== The task ==
Your result should be the lines holding the word "white", copied from the entries below.

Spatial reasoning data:
——

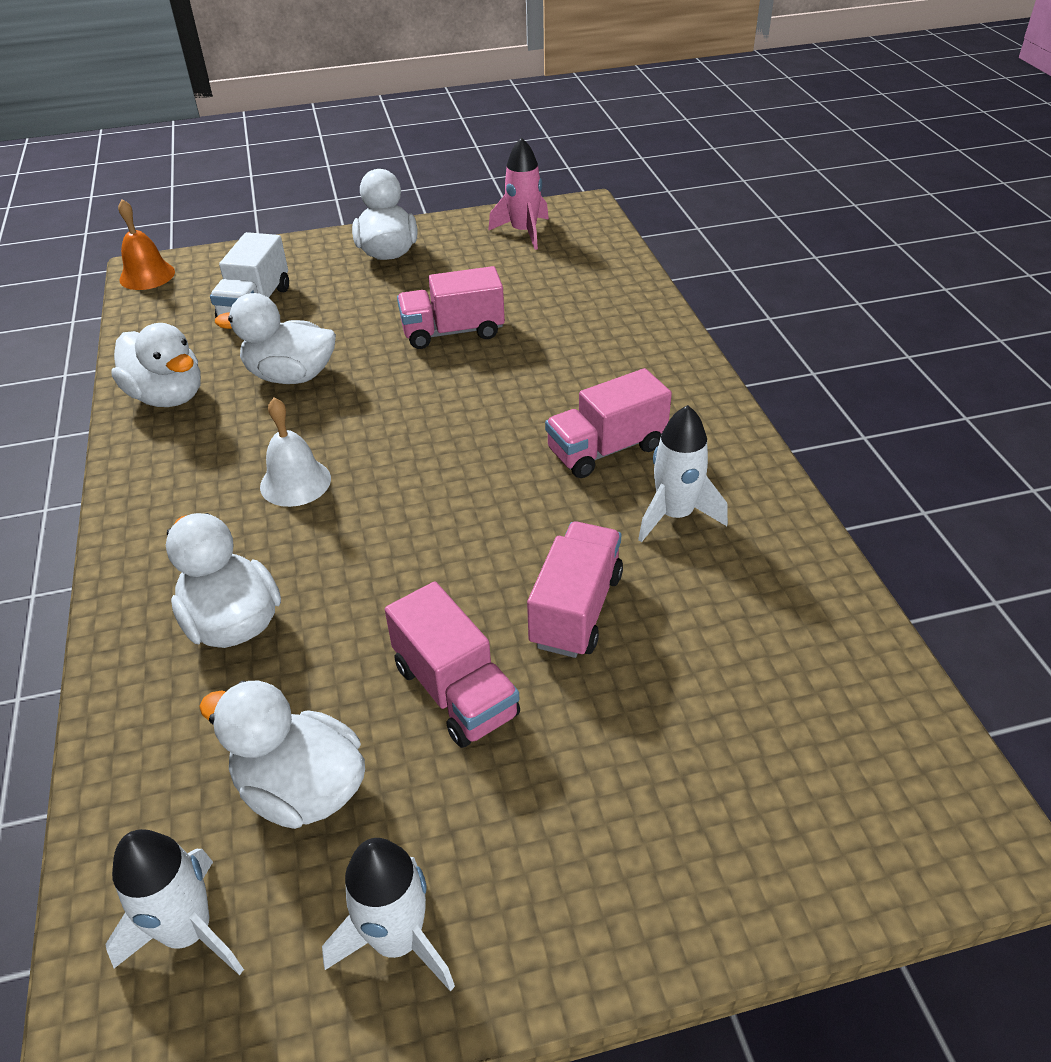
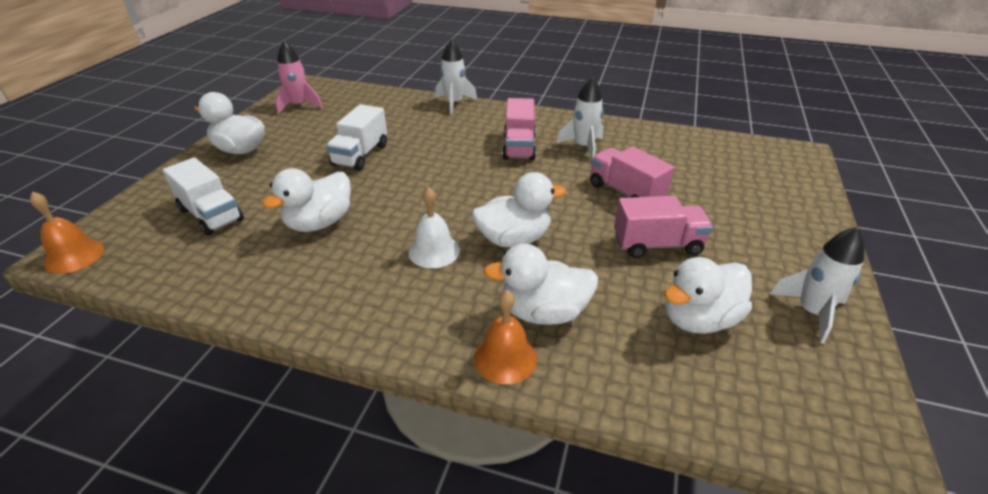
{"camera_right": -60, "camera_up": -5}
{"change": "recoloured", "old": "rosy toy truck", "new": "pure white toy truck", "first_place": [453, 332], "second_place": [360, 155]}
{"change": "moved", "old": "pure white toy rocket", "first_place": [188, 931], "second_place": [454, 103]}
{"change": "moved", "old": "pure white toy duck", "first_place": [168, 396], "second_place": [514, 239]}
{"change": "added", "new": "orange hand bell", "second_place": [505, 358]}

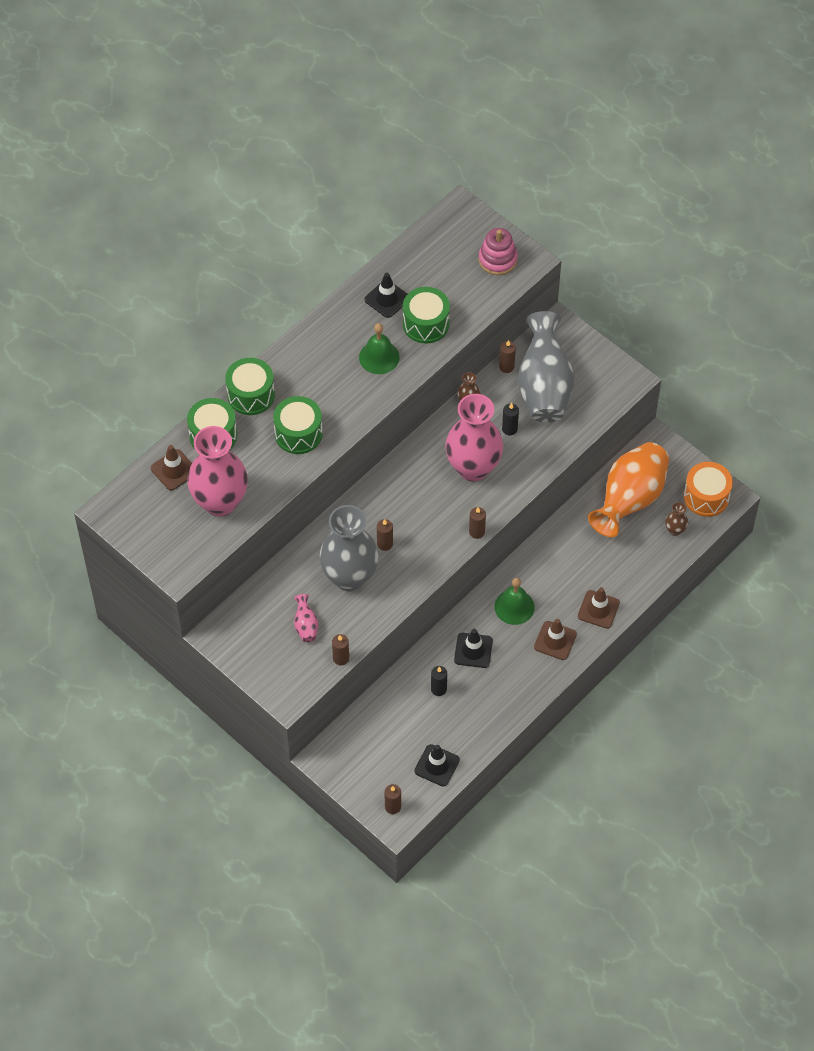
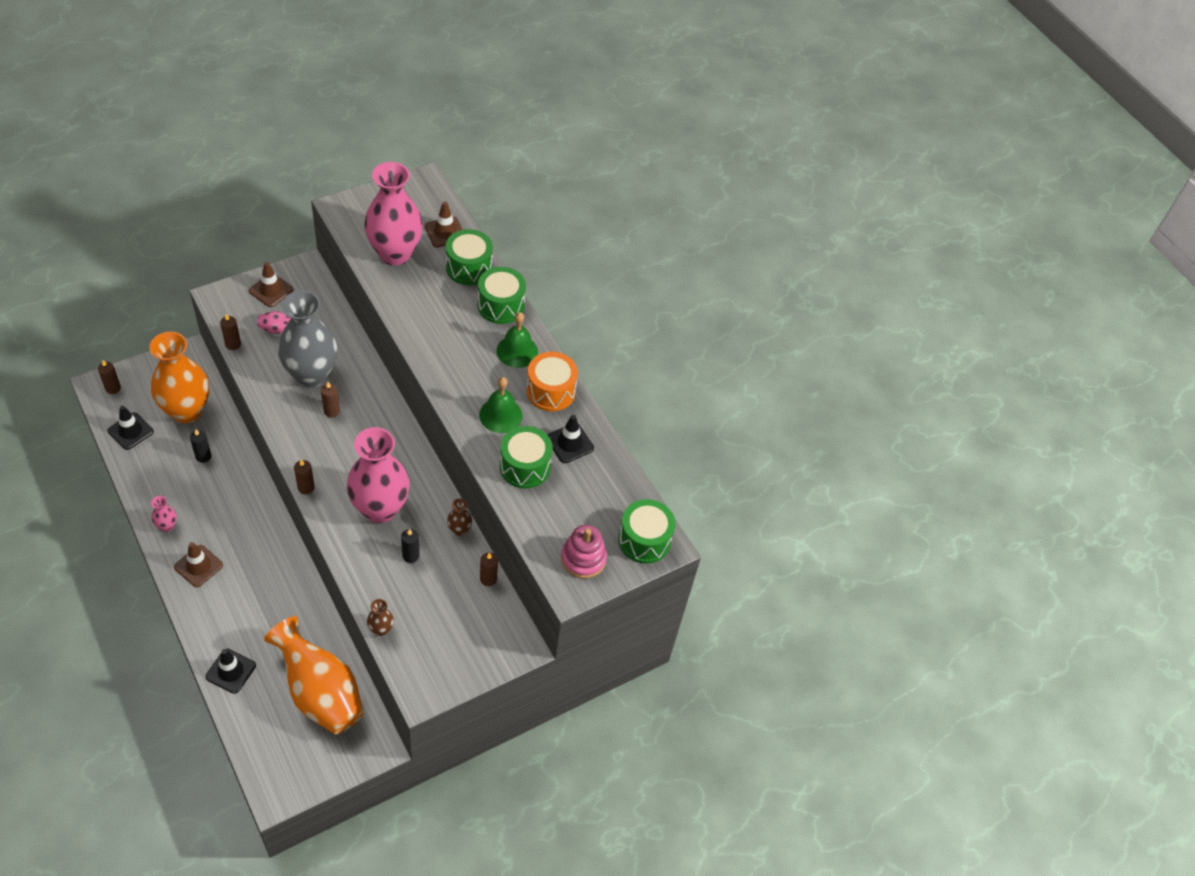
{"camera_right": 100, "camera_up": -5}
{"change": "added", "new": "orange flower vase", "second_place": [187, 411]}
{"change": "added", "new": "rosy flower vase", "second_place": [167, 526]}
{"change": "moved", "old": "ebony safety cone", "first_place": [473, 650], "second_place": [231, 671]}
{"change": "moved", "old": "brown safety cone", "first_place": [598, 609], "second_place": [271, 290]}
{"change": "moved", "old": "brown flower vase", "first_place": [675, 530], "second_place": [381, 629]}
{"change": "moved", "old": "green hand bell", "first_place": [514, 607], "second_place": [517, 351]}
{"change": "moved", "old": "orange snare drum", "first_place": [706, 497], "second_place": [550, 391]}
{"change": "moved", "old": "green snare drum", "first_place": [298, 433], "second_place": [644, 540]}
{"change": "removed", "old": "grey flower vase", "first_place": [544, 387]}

——

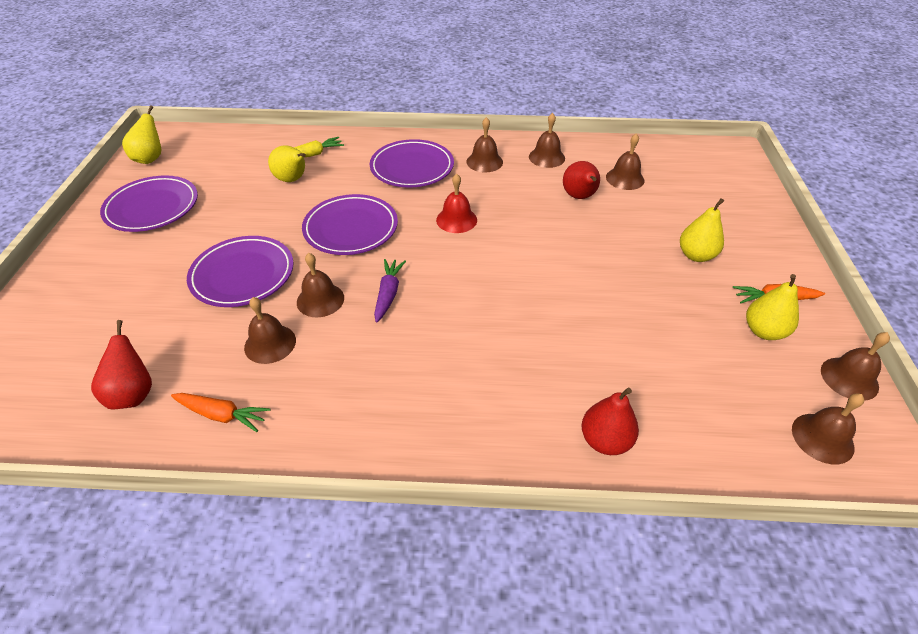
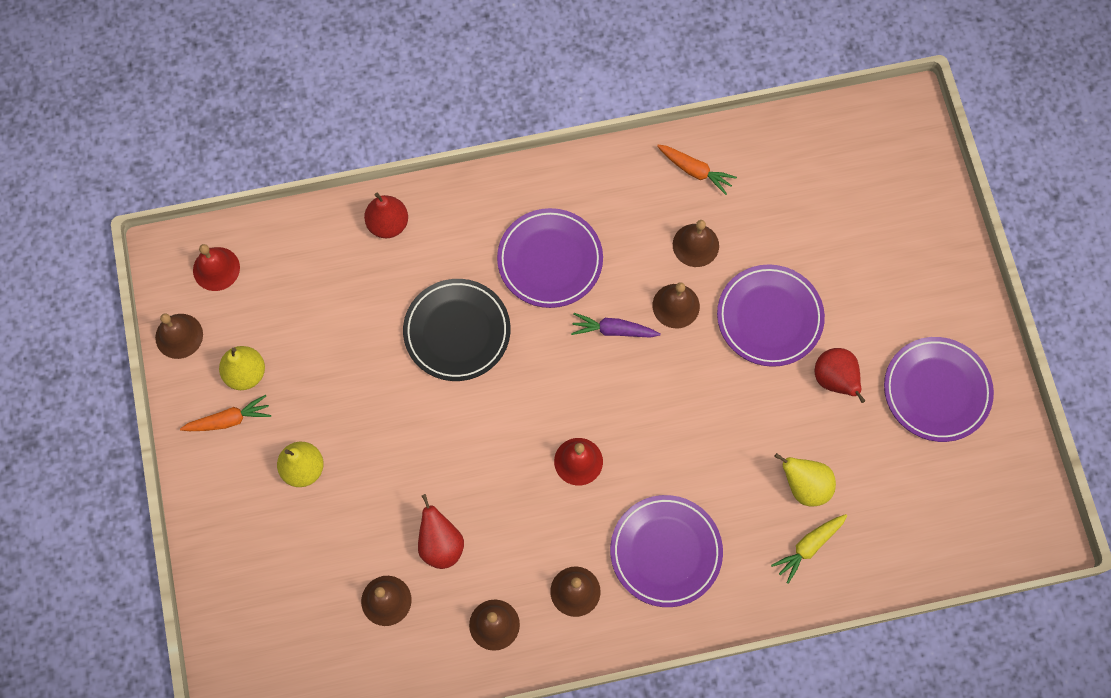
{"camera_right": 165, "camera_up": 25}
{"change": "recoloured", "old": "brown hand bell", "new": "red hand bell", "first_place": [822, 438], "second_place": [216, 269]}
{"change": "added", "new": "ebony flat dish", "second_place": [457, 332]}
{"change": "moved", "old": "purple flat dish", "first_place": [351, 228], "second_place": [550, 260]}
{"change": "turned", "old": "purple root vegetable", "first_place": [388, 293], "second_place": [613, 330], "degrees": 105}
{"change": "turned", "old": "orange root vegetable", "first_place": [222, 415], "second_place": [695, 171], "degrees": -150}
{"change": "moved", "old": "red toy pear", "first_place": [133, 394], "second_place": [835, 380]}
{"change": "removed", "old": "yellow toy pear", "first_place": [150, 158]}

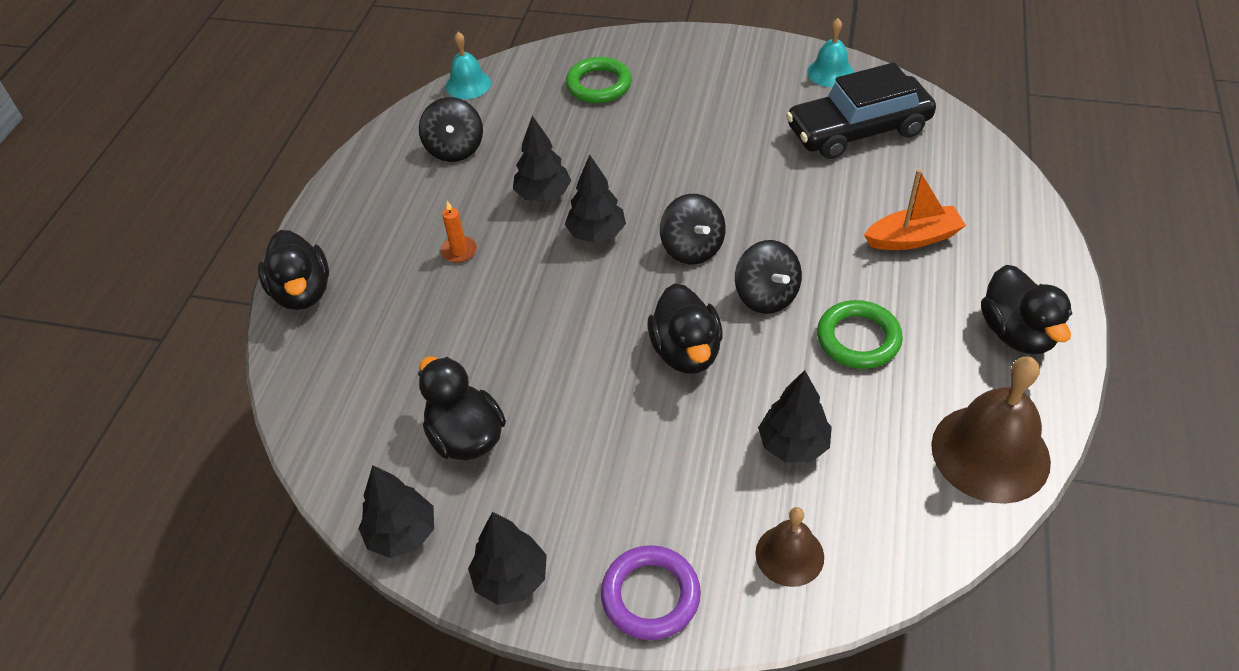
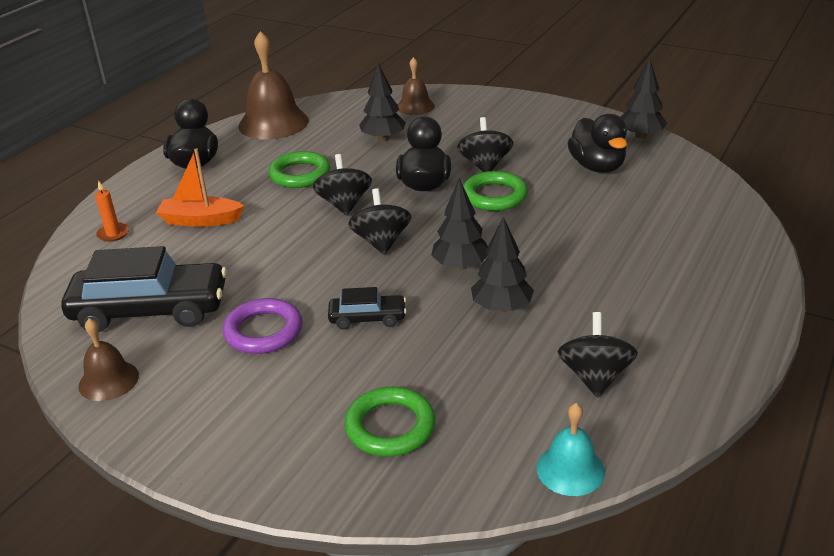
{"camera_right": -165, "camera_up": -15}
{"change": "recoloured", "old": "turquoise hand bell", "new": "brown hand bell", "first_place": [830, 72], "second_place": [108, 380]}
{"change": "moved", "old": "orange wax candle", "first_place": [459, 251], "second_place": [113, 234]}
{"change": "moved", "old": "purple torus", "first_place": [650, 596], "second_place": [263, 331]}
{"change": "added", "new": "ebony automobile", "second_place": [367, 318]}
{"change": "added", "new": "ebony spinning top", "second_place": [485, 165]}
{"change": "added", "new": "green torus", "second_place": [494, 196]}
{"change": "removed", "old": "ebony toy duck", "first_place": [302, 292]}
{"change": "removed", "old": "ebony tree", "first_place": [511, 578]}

——

== Result of the task ==
{"change": "recoloured", "old": "rosy toy truck", "new": "pure white toy truck", "first_place": [453, 332], "second_place": [360, 155]}
{"change": "moved", "old": "pure white toy rocket", "first_place": [188, 931], "second_place": [454, 103]}
{"change": "moved", "old": "pure white toy duck", "first_place": [168, 396], "second_place": [514, 239]}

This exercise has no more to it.